START Supplied data

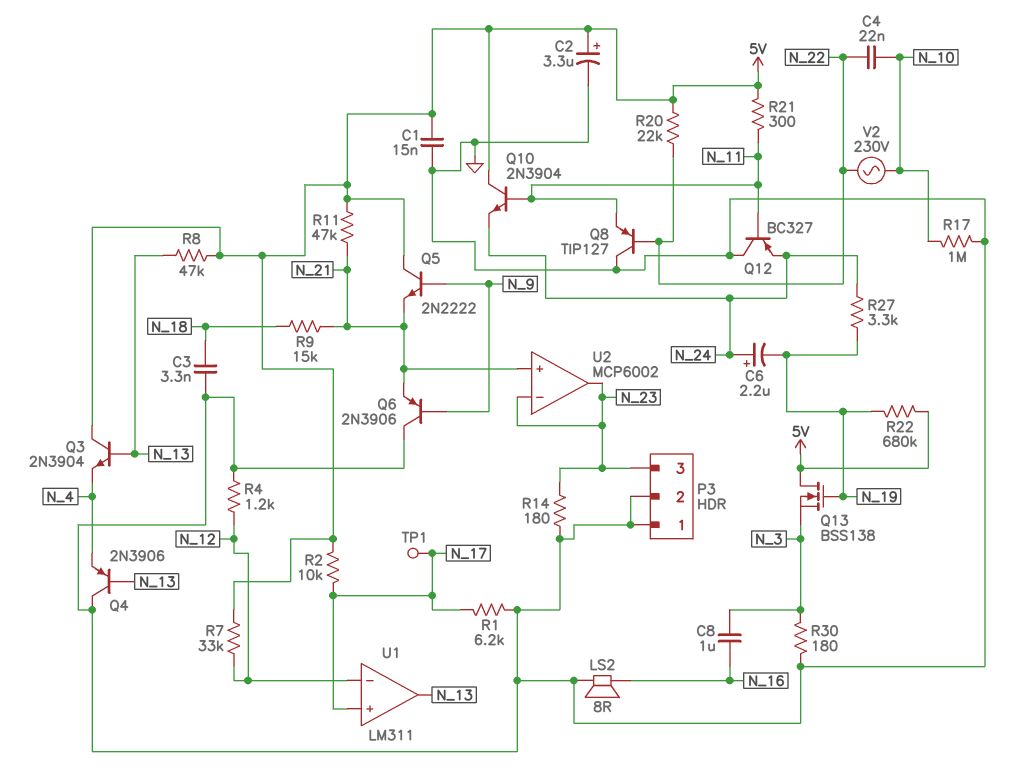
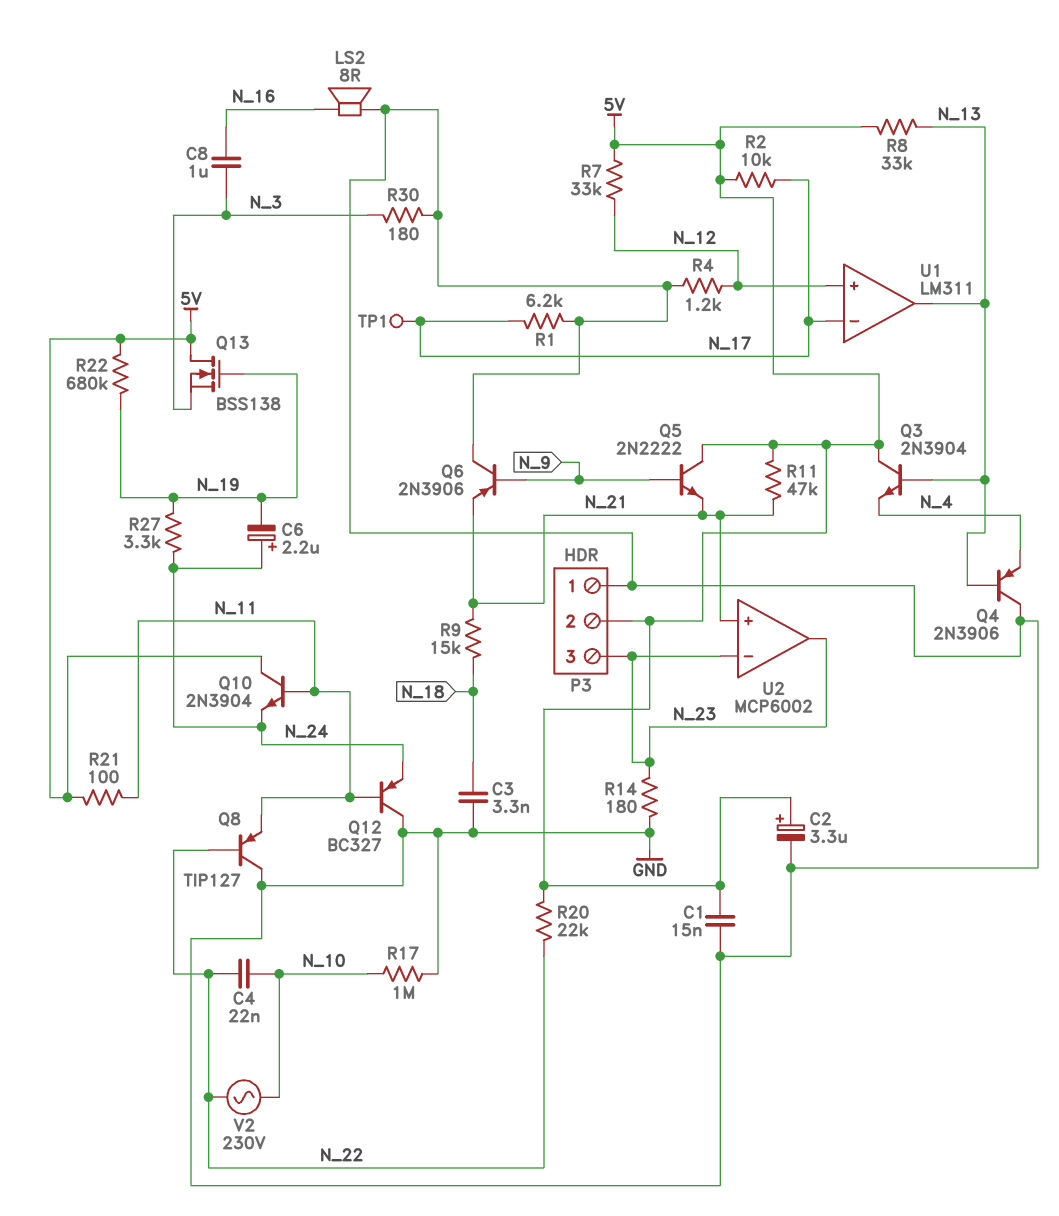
P3 pin 2: GND -> 5V
R8: 47k (5V, N_13) -> 33k (5V, N_13)
R21: 300 (5V, N_11) -> 100 (5V, N_11)
U1 pin in+: N_17 -> N_12
U1 pin in-: N_12 -> N_17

END Supplied data

> **Your objective**: The records must come back exactly, with their pictures removed.

> **Exercise result**:
P3 pin 2: GND -> 5V
R8: 47k (5V, N_13) -> 33k (5V, N_13)
R21: 300 (5V, N_11) -> 100 (5V, N_11)
U1 pin in+: N_17 -> N_12
U1 pin in-: N_12 -> N_17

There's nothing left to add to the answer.